WHAT YOU NEED TO DO:
Give back exactly the lines of the data below, starting with the line that has "orange nut (252, 536, 313, 592)" and going on through the line that has "red apple (436, 222, 487, 277)".
(DATA SECTION)
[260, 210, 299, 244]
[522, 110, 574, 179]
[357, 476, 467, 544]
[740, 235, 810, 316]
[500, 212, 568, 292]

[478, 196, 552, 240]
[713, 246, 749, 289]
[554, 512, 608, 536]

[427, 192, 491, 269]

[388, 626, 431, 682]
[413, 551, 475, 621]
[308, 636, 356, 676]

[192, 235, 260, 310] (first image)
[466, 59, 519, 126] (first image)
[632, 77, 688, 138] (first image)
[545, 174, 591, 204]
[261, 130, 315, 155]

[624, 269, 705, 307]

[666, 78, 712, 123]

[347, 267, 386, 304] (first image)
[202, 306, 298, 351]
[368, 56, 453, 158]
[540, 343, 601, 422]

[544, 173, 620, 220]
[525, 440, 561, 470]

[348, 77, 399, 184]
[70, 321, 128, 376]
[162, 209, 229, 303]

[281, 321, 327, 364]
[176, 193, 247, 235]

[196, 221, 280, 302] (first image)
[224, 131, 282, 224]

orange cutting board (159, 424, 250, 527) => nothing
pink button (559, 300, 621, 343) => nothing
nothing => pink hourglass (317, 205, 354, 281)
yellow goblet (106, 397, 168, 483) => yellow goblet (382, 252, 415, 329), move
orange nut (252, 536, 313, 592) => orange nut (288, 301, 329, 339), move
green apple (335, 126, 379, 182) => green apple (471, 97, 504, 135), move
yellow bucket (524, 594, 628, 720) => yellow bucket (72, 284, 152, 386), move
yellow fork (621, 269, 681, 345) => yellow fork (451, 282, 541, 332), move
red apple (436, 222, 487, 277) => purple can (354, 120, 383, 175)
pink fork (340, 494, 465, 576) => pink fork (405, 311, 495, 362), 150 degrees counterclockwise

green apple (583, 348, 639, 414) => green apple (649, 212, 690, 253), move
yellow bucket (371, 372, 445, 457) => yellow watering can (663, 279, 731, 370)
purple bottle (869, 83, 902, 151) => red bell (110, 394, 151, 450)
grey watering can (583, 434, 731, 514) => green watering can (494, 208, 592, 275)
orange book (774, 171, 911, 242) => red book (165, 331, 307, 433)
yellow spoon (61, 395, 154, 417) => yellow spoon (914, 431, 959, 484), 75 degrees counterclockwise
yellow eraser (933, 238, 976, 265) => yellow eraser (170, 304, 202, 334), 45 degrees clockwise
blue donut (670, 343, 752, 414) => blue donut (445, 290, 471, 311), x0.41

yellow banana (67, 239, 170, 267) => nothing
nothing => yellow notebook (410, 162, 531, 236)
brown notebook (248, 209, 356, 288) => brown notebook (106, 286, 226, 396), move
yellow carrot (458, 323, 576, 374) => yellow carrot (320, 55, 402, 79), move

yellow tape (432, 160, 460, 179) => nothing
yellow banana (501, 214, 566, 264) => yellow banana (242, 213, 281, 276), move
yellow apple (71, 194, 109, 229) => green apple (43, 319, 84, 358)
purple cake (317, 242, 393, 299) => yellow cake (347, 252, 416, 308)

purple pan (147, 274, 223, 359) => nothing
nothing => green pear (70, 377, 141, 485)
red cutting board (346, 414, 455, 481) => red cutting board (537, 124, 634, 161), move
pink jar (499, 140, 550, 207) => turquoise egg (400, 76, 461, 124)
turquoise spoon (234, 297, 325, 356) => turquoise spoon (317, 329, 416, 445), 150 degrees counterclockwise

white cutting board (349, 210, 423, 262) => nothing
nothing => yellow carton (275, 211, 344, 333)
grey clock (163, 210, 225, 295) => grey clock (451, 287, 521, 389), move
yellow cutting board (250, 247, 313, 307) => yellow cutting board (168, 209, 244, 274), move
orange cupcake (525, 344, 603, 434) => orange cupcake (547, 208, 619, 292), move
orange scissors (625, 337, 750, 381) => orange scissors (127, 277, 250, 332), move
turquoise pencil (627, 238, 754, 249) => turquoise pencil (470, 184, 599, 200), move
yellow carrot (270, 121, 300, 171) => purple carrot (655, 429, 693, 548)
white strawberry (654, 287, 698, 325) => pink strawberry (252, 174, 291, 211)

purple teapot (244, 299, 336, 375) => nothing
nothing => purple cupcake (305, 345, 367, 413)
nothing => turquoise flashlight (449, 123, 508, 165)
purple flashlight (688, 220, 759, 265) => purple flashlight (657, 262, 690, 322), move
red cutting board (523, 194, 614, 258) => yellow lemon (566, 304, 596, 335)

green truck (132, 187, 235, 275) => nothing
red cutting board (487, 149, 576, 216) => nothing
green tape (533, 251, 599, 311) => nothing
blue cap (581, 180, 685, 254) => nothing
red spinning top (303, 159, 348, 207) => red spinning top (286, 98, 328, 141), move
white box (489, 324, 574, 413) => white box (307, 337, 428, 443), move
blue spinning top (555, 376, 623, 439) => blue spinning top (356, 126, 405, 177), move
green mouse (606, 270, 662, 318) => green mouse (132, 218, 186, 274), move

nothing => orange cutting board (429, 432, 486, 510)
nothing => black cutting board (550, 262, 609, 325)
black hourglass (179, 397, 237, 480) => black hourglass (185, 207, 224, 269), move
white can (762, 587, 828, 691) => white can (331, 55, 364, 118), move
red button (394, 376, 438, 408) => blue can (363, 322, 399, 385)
(End DATA SECTION)
RESPONSE AREA:
orange nut (252, 536, 313, 592) => orange nut (288, 301, 329, 339), move
green apple (335, 126, 379, 182) => green apple (471, 97, 504, 135), move
yellow bucket (524, 594, 628, 720) => yellow bucket (72, 284, 152, 386), move
yellow fork (621, 269, 681, 345) => yellow fork (451, 282, 541, 332), move
red apple (436, 222, 487, 277) => purple can (354, 120, 383, 175)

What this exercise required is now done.